Problem requirements:
The line containing "blue trophy: 8 -> 9", and every line after it to the end of the listing, should be repeated exactly; the pictures should not.

Records supplied:
↓

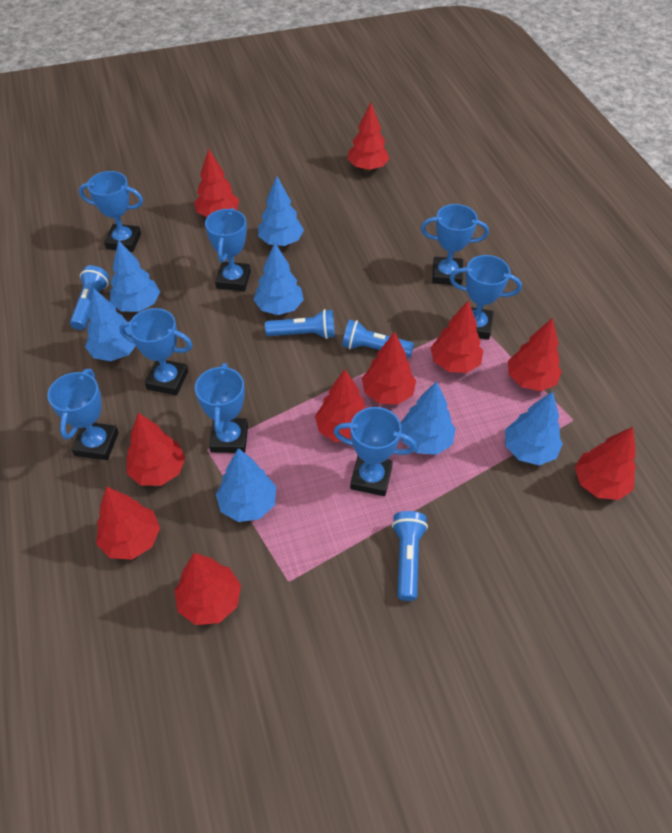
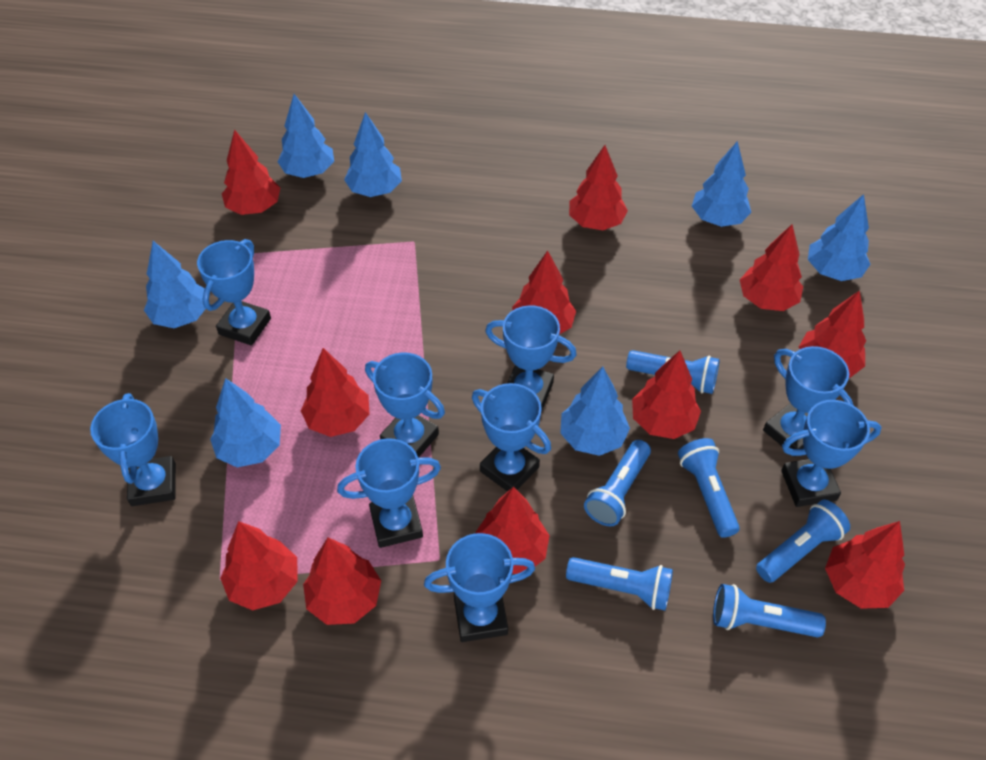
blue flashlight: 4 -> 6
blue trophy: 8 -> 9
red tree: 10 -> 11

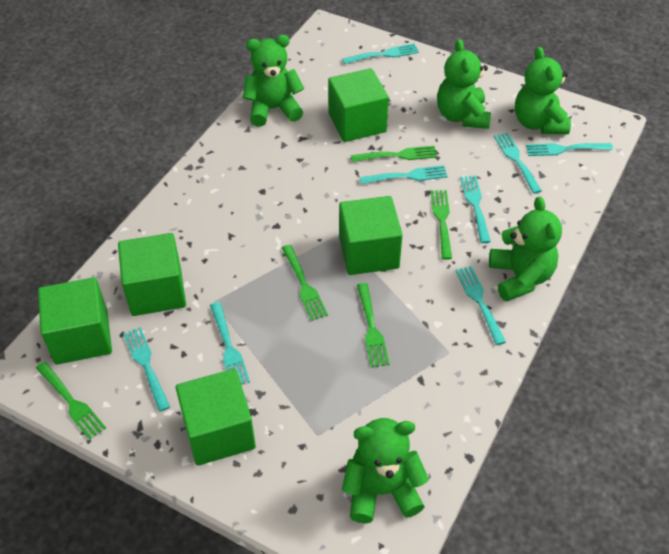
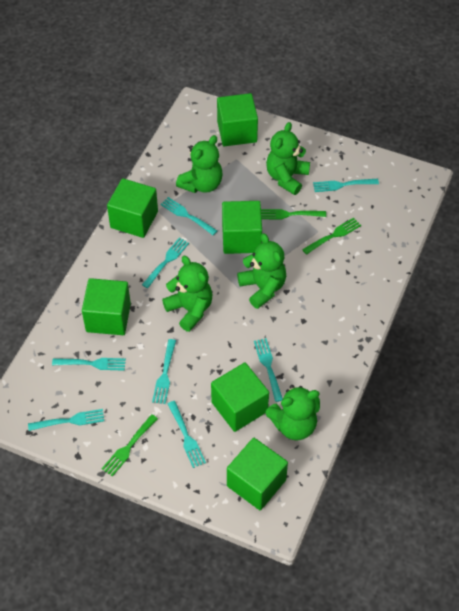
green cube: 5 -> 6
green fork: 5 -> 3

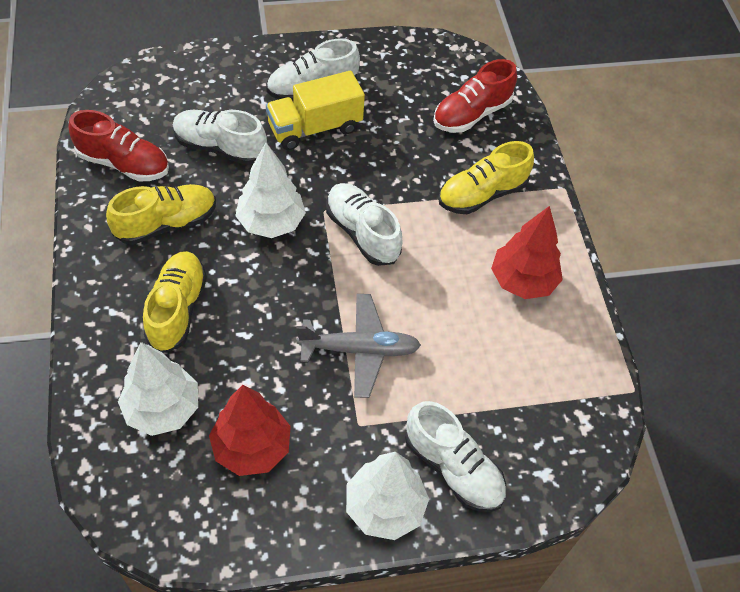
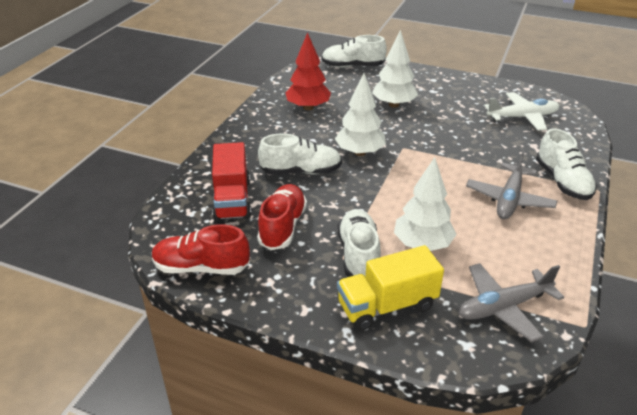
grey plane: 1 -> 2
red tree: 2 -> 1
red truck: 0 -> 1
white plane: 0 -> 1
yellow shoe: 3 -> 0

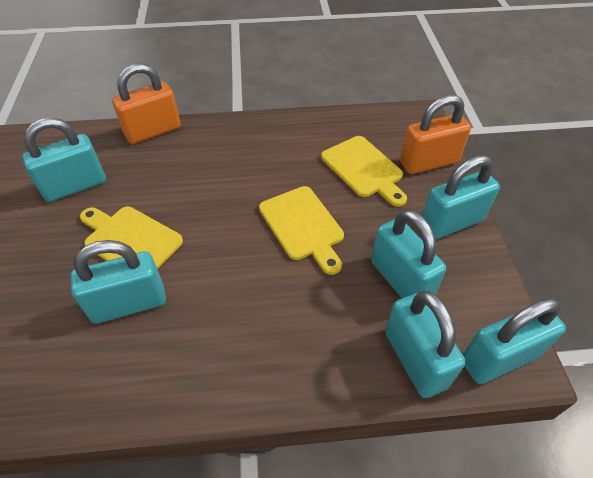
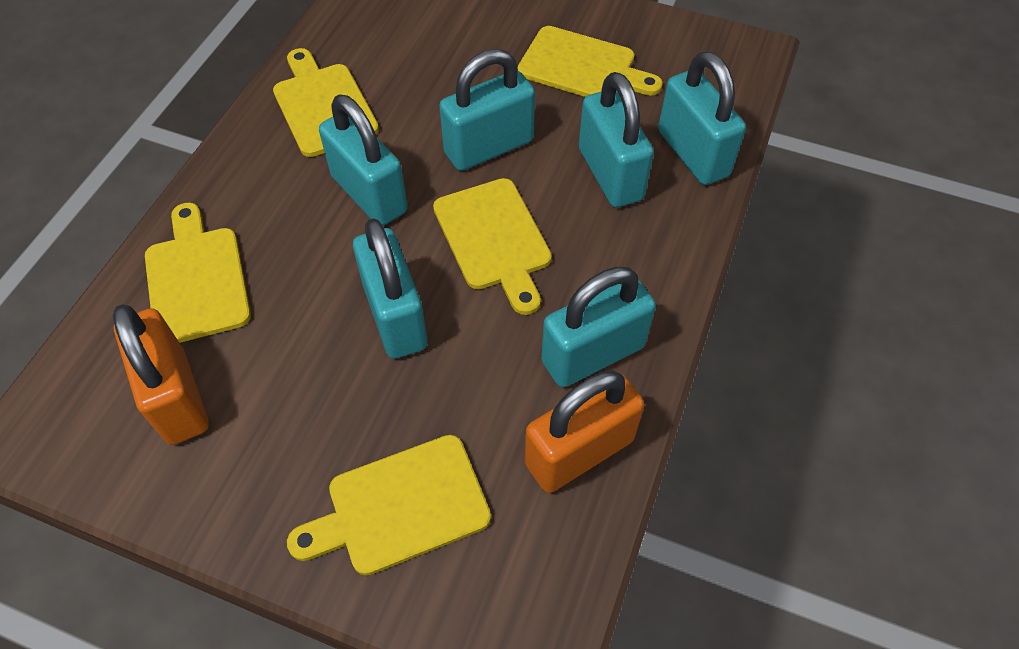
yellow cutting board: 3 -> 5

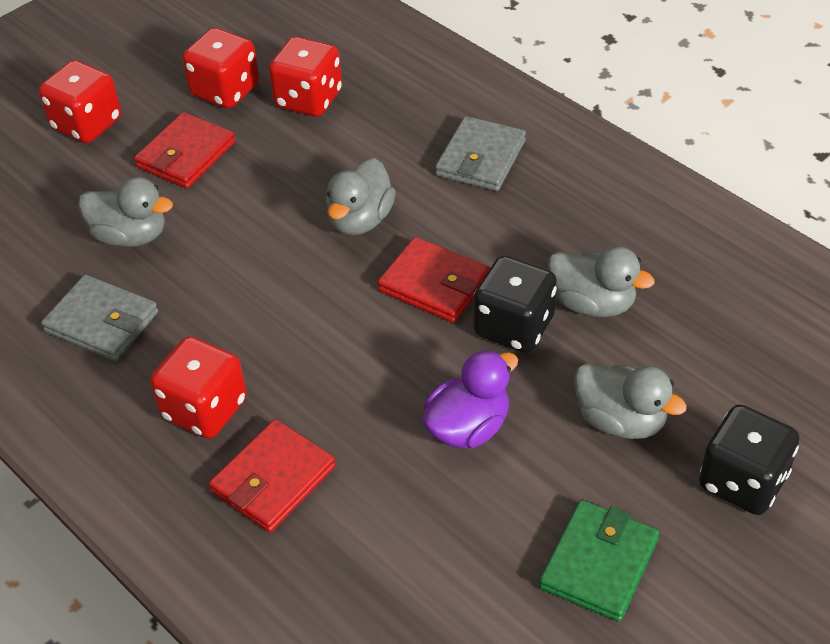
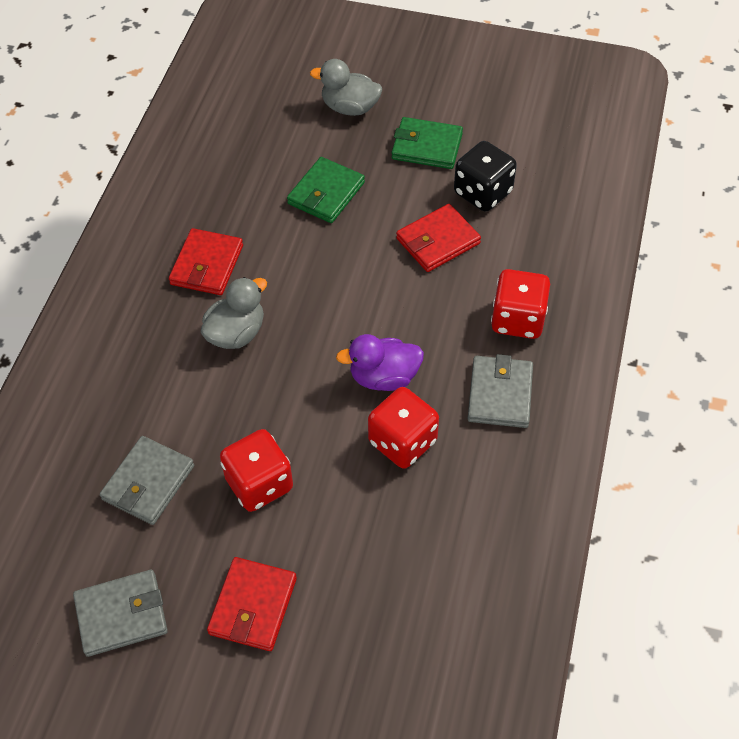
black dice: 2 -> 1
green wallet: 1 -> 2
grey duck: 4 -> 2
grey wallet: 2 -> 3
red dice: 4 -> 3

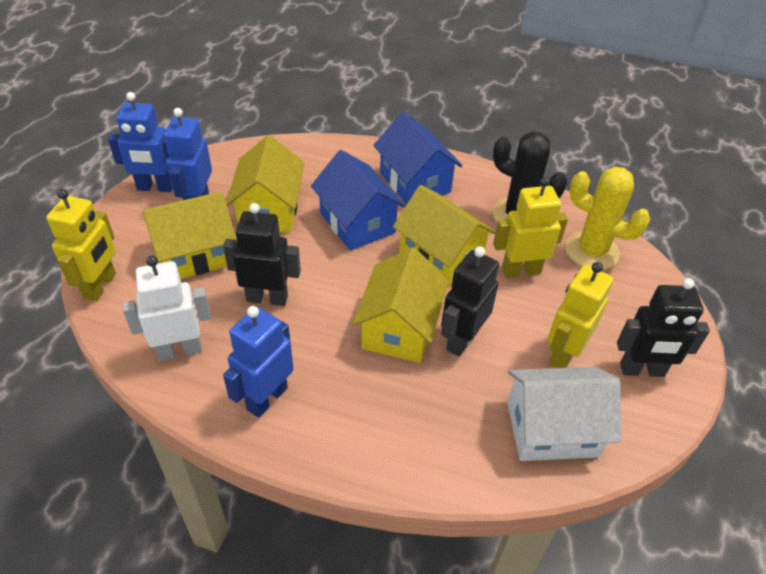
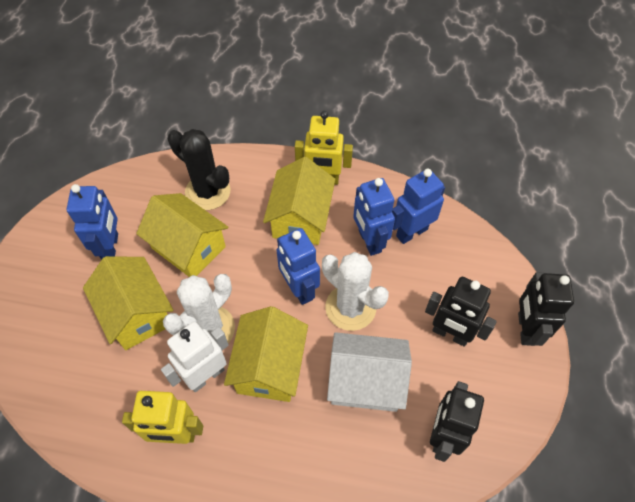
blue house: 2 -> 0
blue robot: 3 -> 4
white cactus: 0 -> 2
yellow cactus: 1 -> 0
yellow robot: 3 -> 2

↑

Solution:
blue trophy: 8 -> 9
red tree: 10 -> 11

green cube: 5 -> 6
green fork: 5 -> 3

grey plane: 1 -> 2
red tree: 2 -> 1
red truck: 0 -> 1
white plane: 0 -> 1
yellow shoe: 3 -> 0

yellow cutting board: 3 -> 5

black dice: 2 -> 1
green wallet: 1 -> 2
grey duck: 4 -> 2
grey wallet: 2 -> 3
red dice: 4 -> 3

blue house: 2 -> 0
blue robot: 3 -> 4
white cactus: 0 -> 2
yellow cactus: 1 -> 0
yellow robot: 3 -> 2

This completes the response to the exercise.